Somewhere below are a line with "45, 245, 69)." and a later line with "Someone scaled the violet". Output exactly those lines and all lines between them.

++++

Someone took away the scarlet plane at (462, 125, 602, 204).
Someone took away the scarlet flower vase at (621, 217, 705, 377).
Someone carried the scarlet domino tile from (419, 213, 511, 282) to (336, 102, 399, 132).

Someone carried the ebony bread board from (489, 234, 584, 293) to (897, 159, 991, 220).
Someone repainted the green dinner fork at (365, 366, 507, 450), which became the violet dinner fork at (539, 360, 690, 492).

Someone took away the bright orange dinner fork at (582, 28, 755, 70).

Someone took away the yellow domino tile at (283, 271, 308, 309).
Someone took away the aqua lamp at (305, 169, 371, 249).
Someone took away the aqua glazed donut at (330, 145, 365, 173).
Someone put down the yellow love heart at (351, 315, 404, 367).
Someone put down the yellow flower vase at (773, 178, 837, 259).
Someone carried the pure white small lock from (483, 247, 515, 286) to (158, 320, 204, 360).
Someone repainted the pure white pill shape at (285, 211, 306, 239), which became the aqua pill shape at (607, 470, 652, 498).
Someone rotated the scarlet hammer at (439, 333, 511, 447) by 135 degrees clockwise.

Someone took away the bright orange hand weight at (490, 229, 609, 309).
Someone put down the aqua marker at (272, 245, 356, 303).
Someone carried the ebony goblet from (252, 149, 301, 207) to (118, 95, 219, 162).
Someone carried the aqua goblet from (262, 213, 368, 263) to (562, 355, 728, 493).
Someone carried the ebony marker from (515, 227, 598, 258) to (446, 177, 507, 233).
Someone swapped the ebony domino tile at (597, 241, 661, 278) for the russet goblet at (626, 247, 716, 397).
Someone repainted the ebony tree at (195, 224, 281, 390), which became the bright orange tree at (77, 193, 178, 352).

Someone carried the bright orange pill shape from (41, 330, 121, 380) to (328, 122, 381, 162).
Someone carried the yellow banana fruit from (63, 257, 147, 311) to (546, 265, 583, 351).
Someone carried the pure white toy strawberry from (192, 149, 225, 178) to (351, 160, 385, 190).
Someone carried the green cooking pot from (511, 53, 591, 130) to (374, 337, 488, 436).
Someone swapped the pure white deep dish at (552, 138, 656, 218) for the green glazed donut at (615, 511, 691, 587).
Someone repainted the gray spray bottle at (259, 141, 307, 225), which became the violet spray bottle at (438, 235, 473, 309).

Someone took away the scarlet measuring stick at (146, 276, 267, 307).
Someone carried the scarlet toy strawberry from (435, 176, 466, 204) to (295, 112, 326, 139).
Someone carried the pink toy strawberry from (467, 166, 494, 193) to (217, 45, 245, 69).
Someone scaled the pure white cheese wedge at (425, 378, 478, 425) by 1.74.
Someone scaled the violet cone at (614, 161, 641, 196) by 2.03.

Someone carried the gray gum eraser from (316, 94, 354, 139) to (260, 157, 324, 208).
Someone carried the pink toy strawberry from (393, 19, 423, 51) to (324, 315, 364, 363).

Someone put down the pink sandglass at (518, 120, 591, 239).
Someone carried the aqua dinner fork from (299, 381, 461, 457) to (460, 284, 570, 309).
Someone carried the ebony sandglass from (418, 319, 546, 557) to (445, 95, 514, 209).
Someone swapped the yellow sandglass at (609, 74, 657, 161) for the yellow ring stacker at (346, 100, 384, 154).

++++

*The completed task:*
Someone carried the pink toy strawberry from (467, 166, 494, 193) to (217, 45, 245, 69).
Someone scaled the pure white cheese wedge at (425, 378, 478, 425) by 1.74.
Someone scaled the violet cone at (614, 161, 641, 196) by 2.03.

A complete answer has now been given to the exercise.